## TASK TO COMPLETE
What you should give back is every line from the one containing "yellow semicircle: (82, 28)" through the last line of the records below, word for word and without pictures.

Top of EXERCISE INPUT

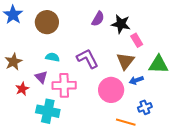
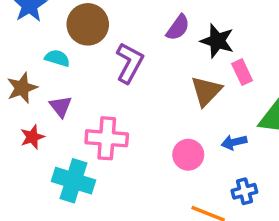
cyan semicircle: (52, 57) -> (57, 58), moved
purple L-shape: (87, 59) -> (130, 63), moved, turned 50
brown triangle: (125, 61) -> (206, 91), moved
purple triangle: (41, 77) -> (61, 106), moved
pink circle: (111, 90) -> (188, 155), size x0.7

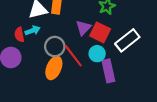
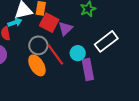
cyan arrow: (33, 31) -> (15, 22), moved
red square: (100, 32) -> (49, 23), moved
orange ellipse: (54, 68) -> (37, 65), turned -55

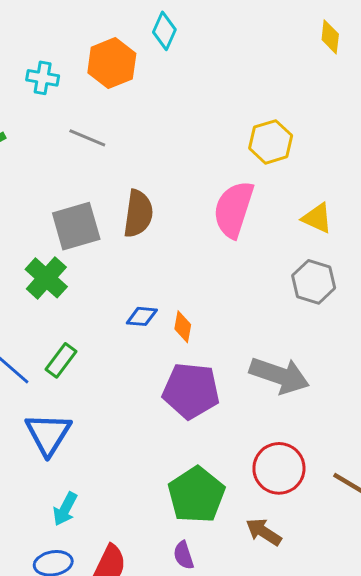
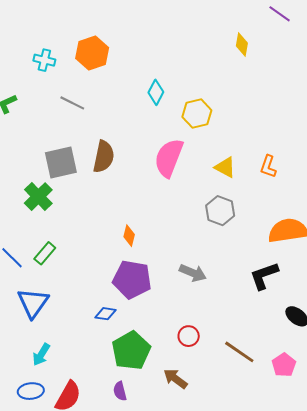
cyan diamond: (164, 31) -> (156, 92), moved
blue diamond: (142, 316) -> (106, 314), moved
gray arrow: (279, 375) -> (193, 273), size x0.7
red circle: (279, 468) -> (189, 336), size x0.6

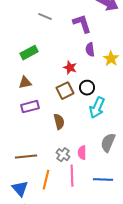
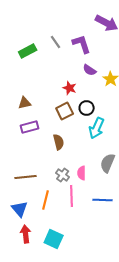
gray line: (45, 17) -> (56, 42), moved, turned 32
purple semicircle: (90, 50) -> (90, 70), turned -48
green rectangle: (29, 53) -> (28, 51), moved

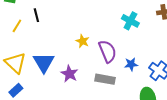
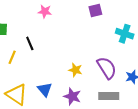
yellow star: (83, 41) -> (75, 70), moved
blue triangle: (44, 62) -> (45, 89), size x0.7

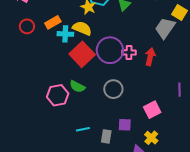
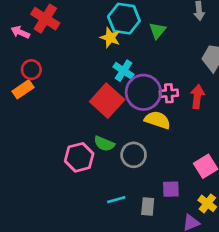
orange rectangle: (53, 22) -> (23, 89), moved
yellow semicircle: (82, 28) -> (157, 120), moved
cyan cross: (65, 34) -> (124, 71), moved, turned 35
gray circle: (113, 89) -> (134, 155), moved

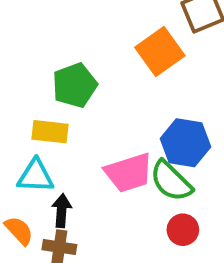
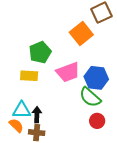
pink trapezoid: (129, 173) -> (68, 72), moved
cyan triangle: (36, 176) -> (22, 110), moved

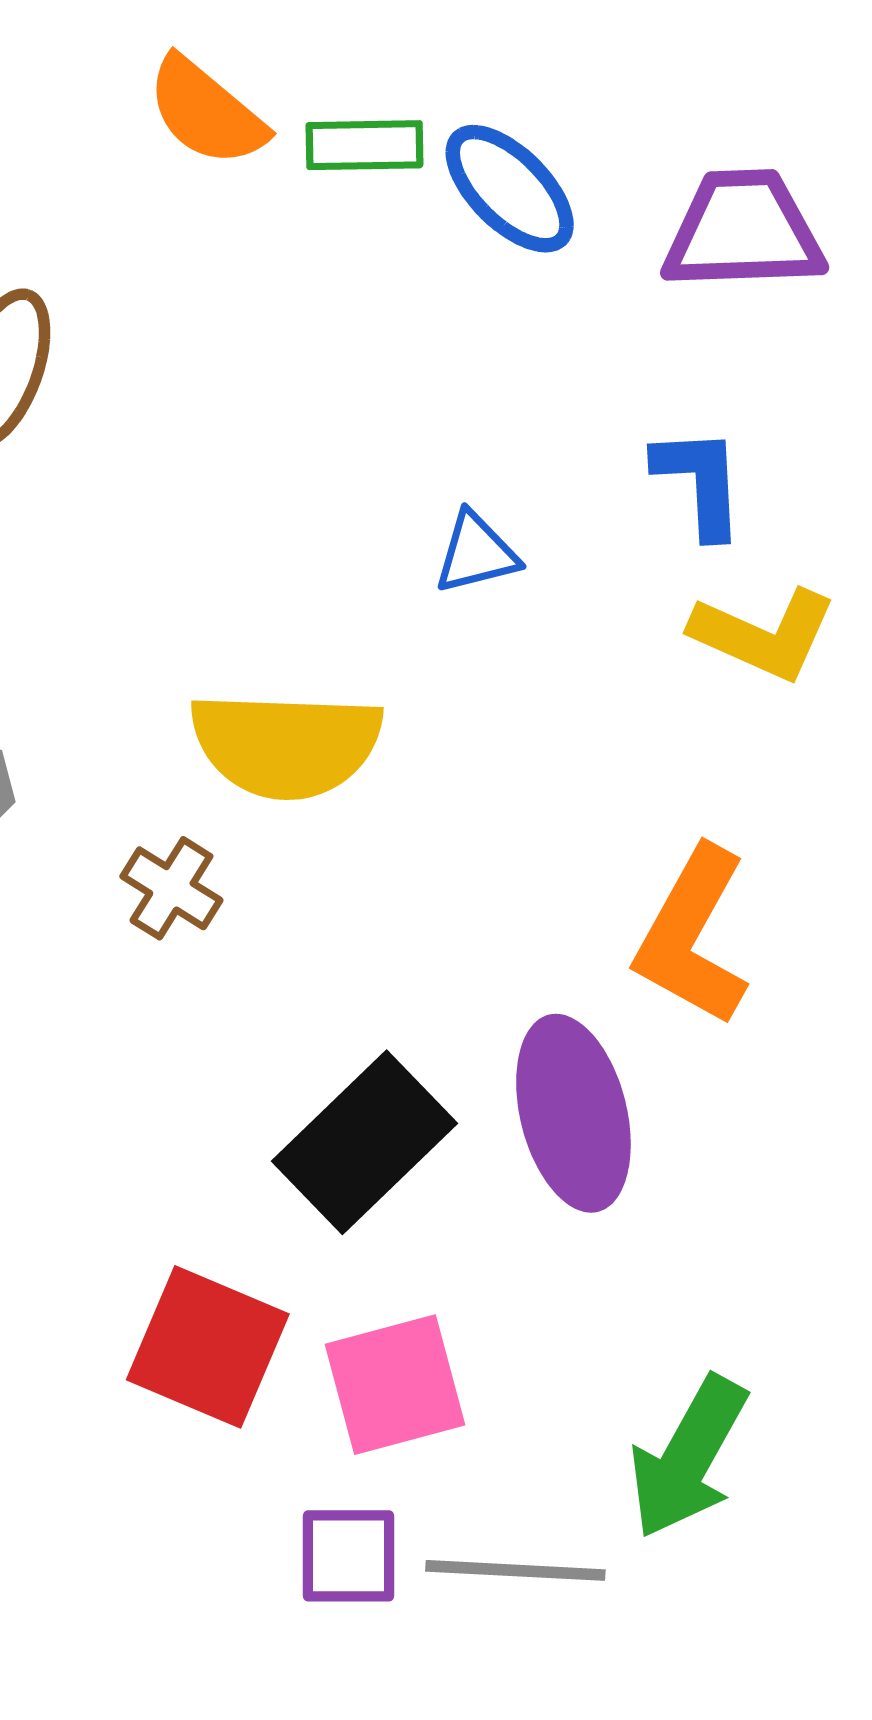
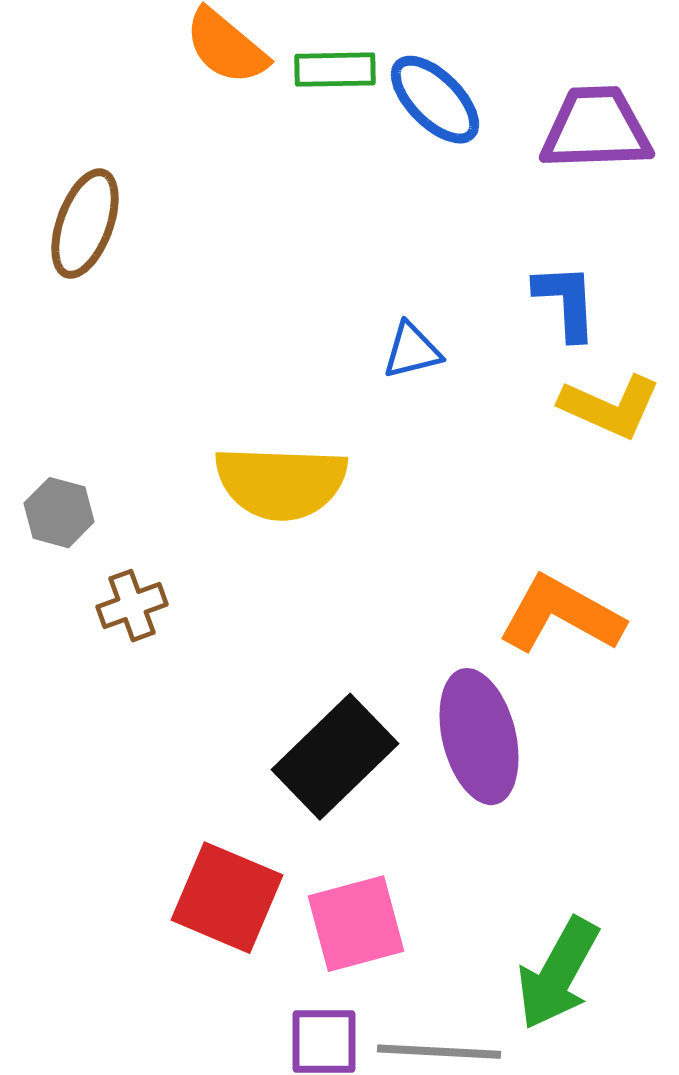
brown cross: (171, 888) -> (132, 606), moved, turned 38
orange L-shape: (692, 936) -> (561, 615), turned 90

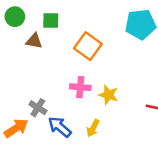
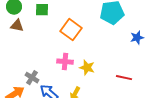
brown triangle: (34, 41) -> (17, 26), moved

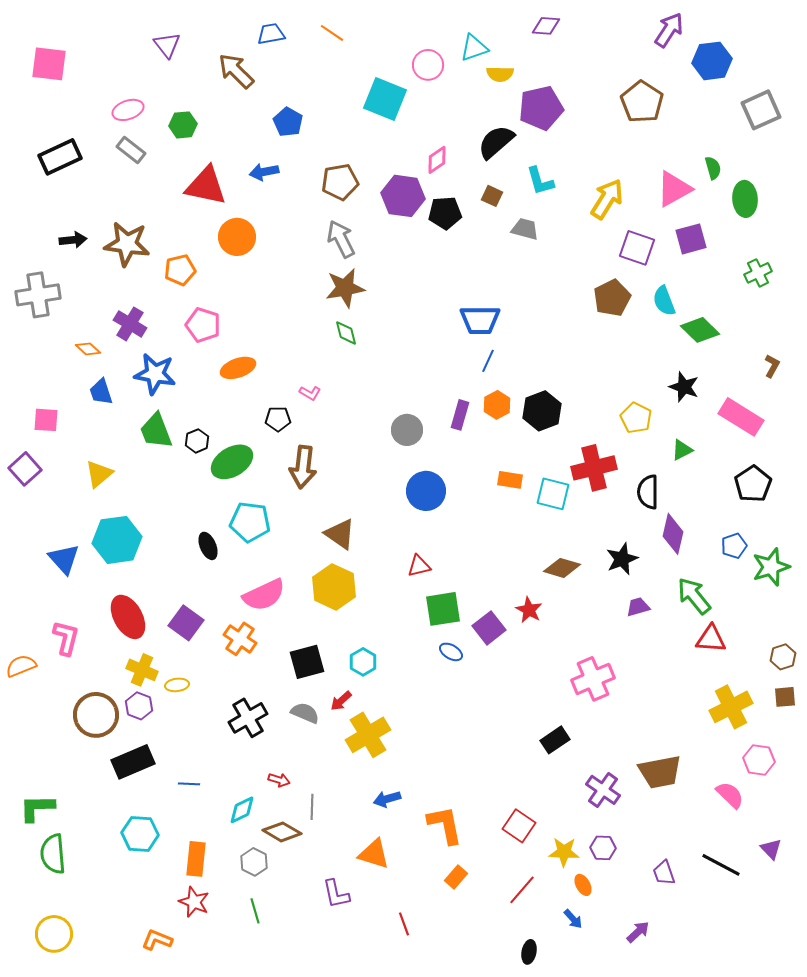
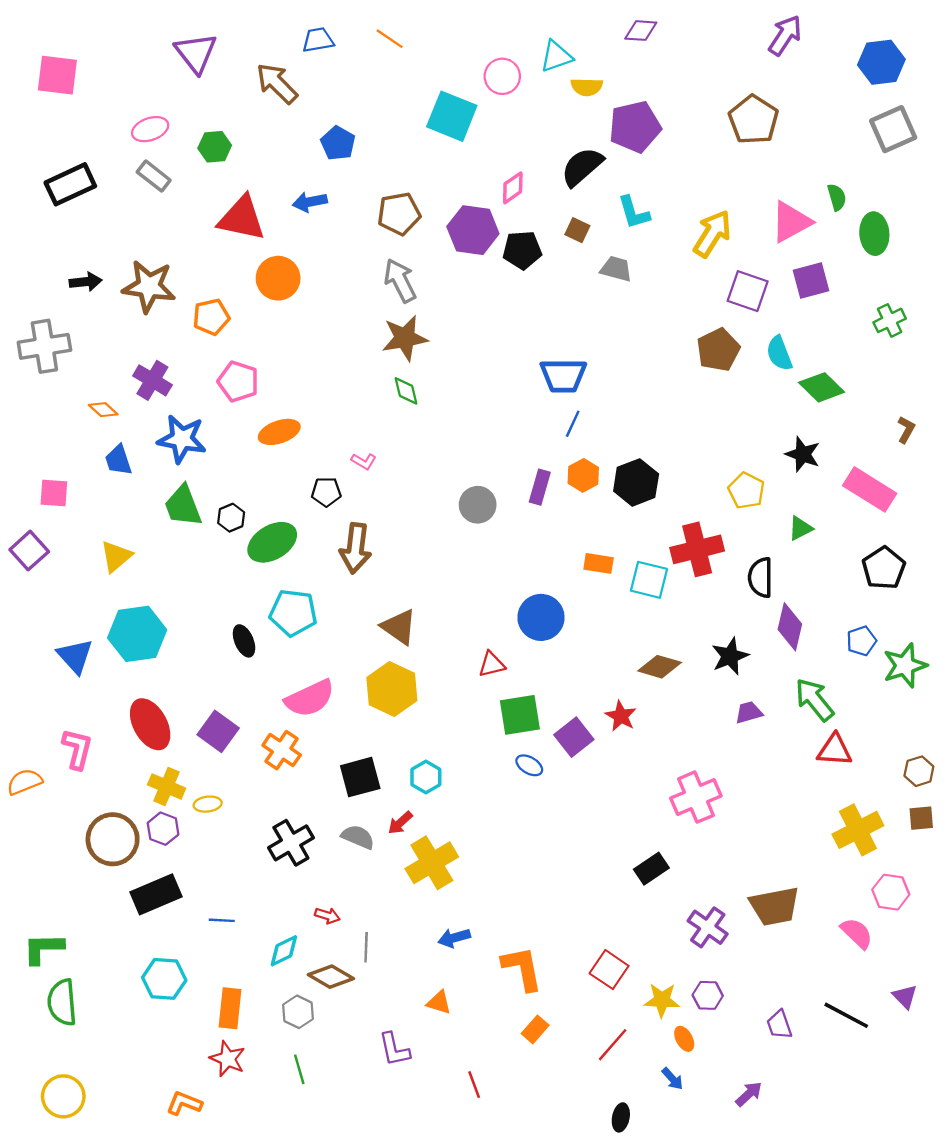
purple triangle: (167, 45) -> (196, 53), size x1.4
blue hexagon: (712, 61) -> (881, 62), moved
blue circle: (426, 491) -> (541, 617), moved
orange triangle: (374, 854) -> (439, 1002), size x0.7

Bottom of EXERCISE INPUT

## WRITTEN SOLUTION
yellow semicircle: (82, 28) -> (157, 120), moved
cyan cross: (65, 34) -> (124, 71), moved, turned 35
gray circle: (113, 89) -> (134, 155), moved

pink trapezoid: (129, 173) -> (68, 72), moved
cyan triangle: (36, 176) -> (22, 110), moved

brown cross: (171, 888) -> (132, 606), moved, turned 38
orange L-shape: (692, 936) -> (561, 615), turned 90

brown triangle: (34, 41) -> (17, 26), moved

purple triangle: (167, 45) -> (196, 53), size x1.4
blue hexagon: (712, 61) -> (881, 62), moved
blue circle: (426, 491) -> (541, 617), moved
orange triangle: (374, 854) -> (439, 1002), size x0.7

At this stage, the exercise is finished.